BEGIN Records for this exercise

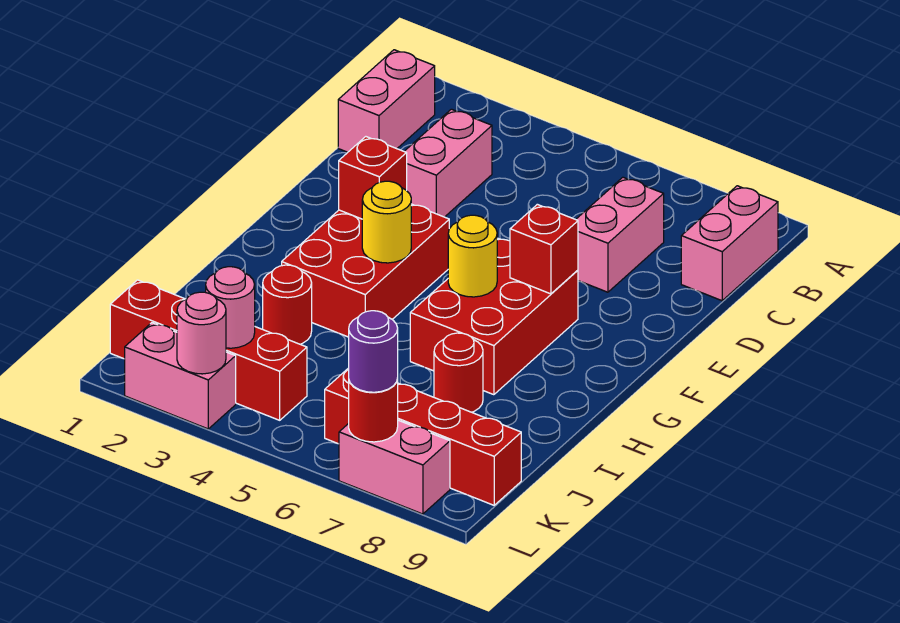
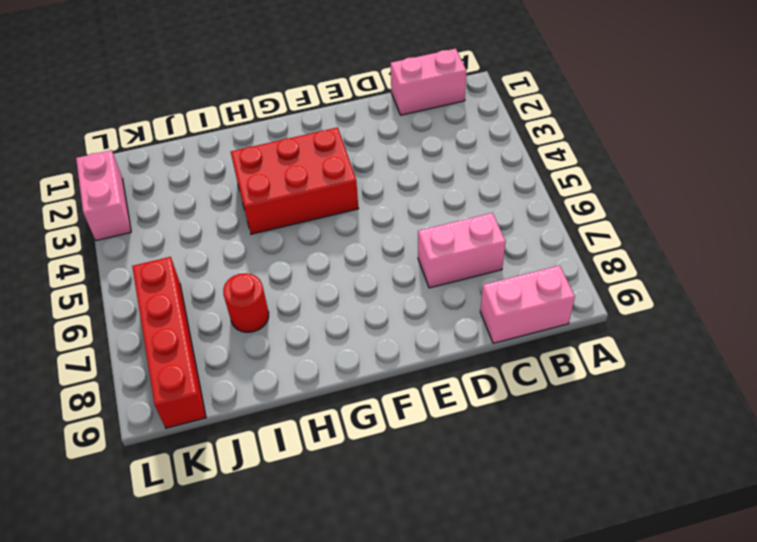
none -> pink brick C3:D3 level 1
none -> red brick F6:H7 level 1
none -> red round brick I3 level 1

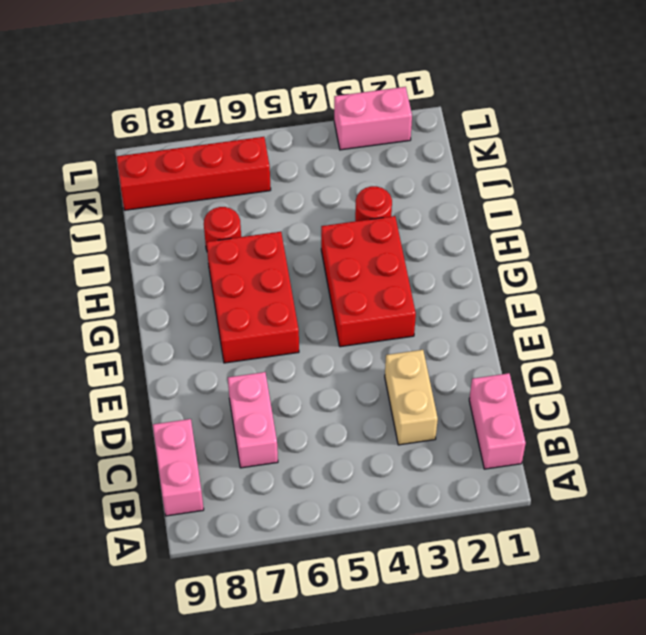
tan brick C3:D3 level 1 -> pink brick C3:D3 level 1
none -> red brick K1:K4 level 1
none -> pink brick L7:L8 level 1
none -> red brick F3 level 2

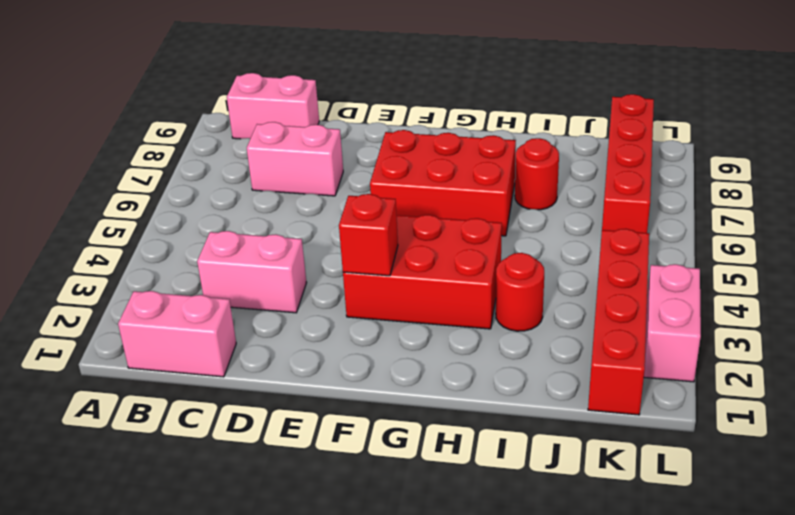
none -> pink brick L7:L8 level 1
none -> red brick F7 level 2
none -> yellow round brick G4 level 2

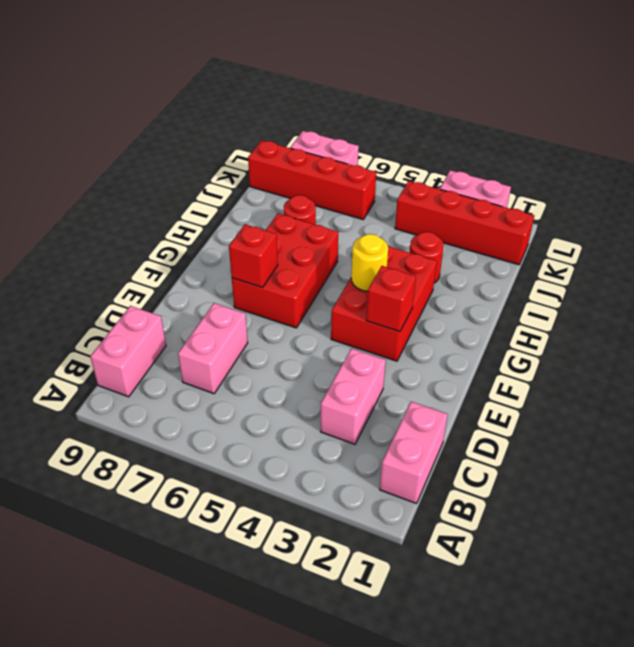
none -> yellow round brick G6 level 2
none -> pink round brick K3 level 2
none -> pink round brick L3 level 2

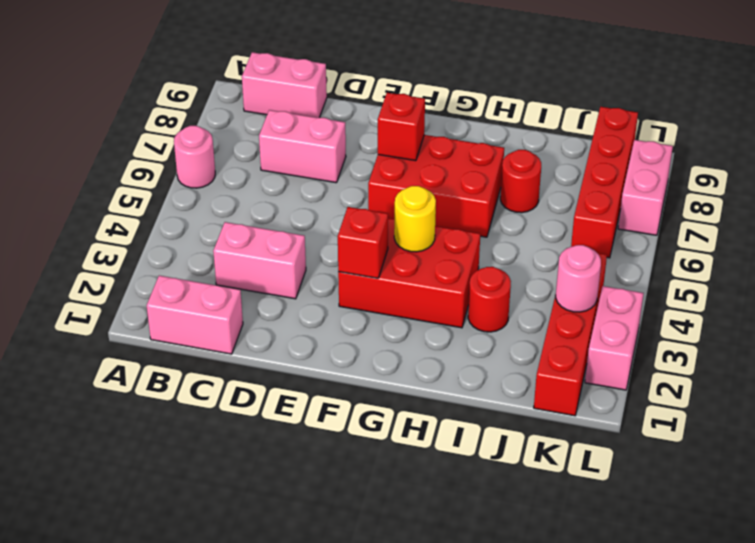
pink round brick A6 level 1 -> pink round brick L3 level 2
none -> yellow round brick G6 level 2
none -> red round brick L7 level 2
none -> purple round brick L7 level 3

END Records for this exercise

◆ **Required action**
For this exercise, please retype exactly the lines in the listing from the line with "none -> red round brick L7 level 2" through its last line, both ends included.

◆ **Task solution**
none -> red round brick L7 level 2
none -> purple round brick L7 level 3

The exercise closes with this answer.